**EXERCISE REQUIREMENTS**. Please count the lines in the listing below where the word "pink" appears. Give the number only.

**EXERCISE DATA**.
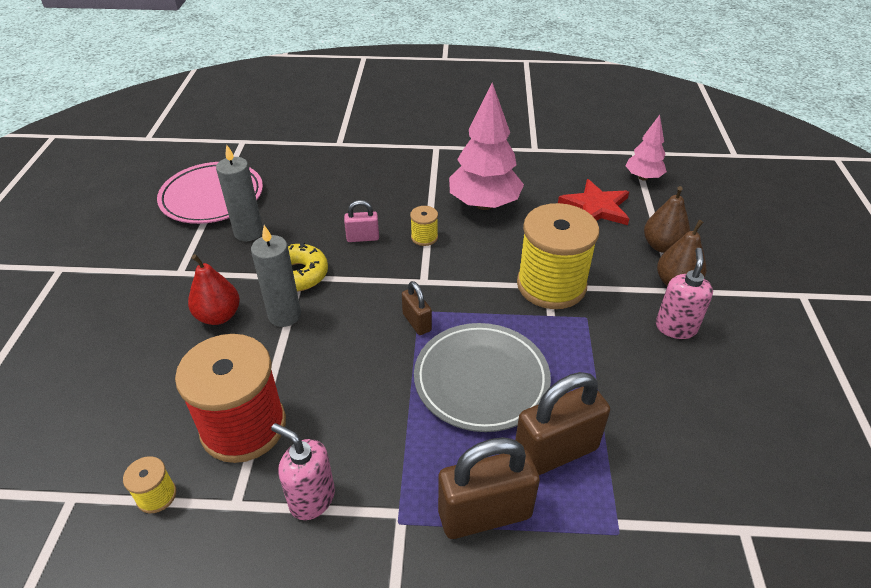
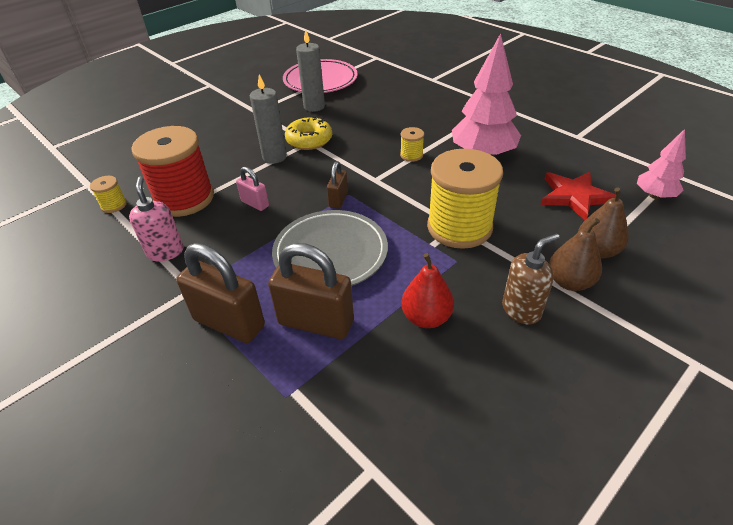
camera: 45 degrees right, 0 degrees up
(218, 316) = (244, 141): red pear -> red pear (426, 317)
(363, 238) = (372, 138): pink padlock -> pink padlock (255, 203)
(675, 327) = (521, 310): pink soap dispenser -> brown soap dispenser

---

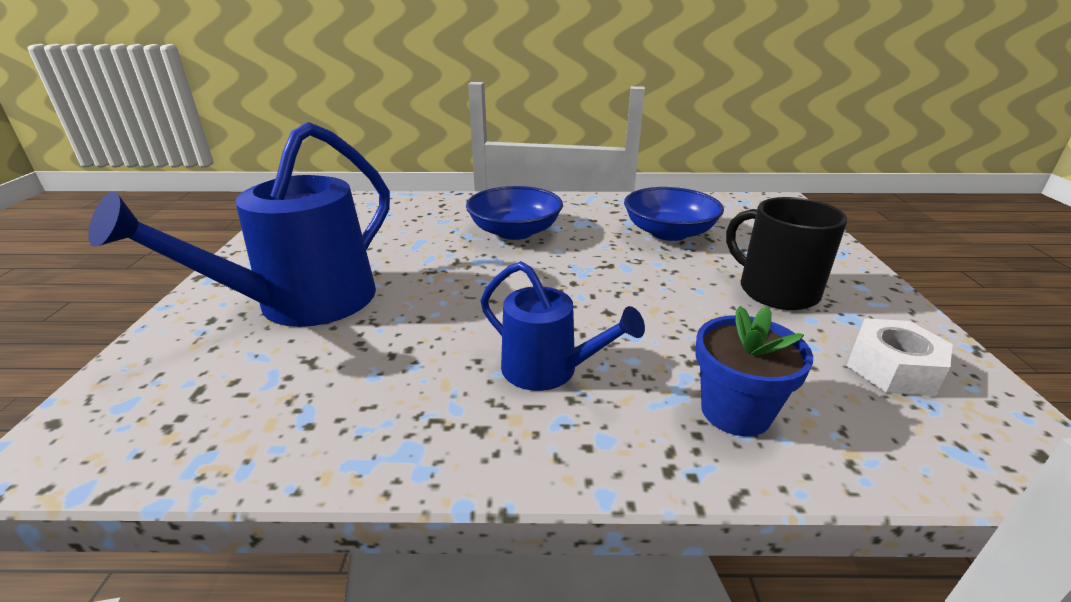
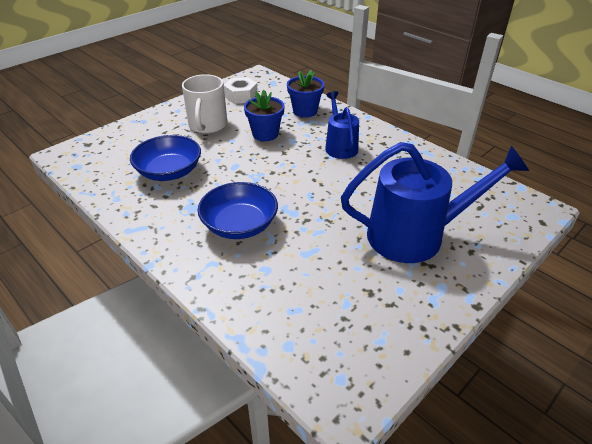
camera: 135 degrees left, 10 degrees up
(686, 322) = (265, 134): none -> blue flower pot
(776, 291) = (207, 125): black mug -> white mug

---

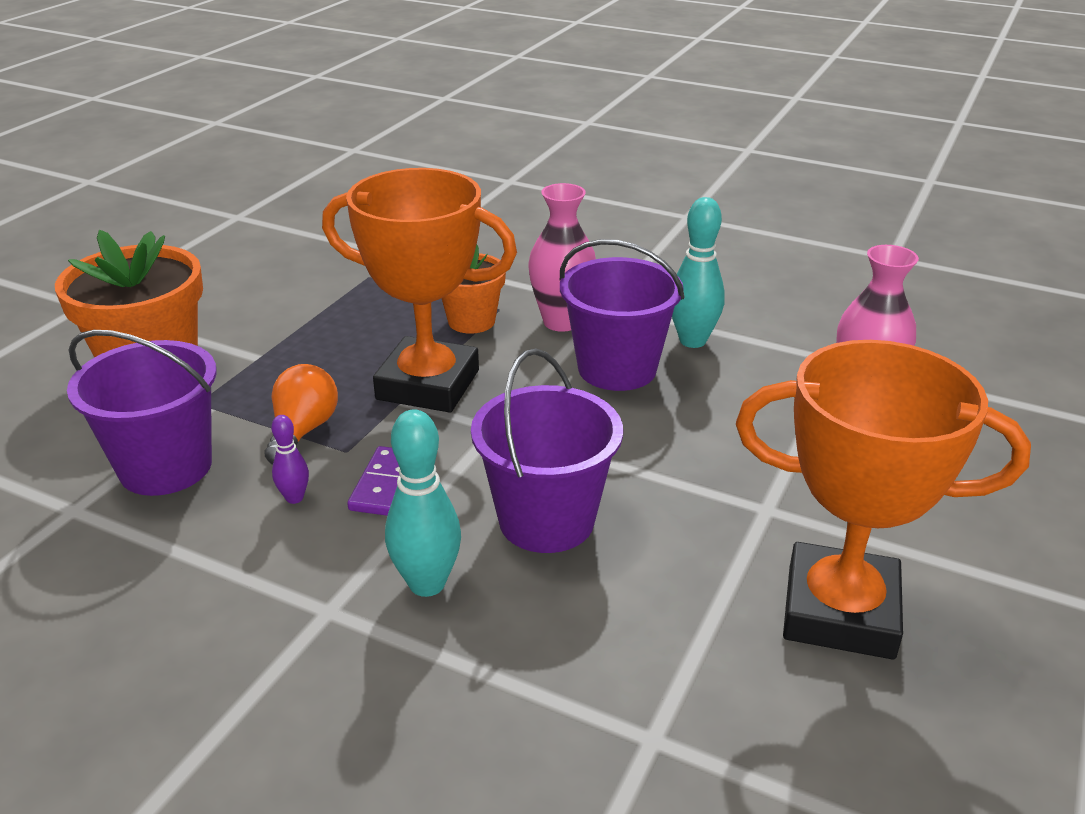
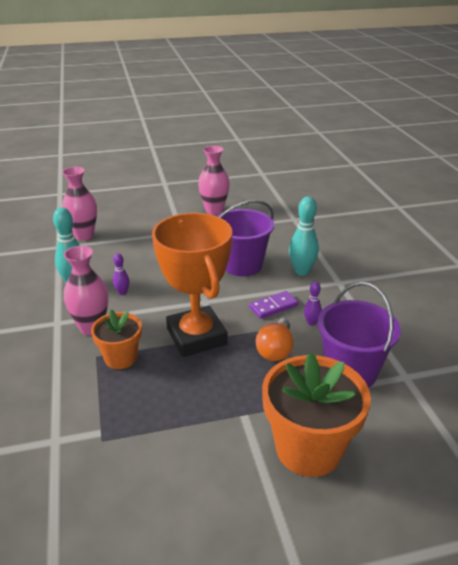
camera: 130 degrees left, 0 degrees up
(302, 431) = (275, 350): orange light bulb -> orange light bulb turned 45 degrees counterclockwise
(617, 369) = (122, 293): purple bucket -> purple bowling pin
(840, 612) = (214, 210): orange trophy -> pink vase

**SOLUTION**. 3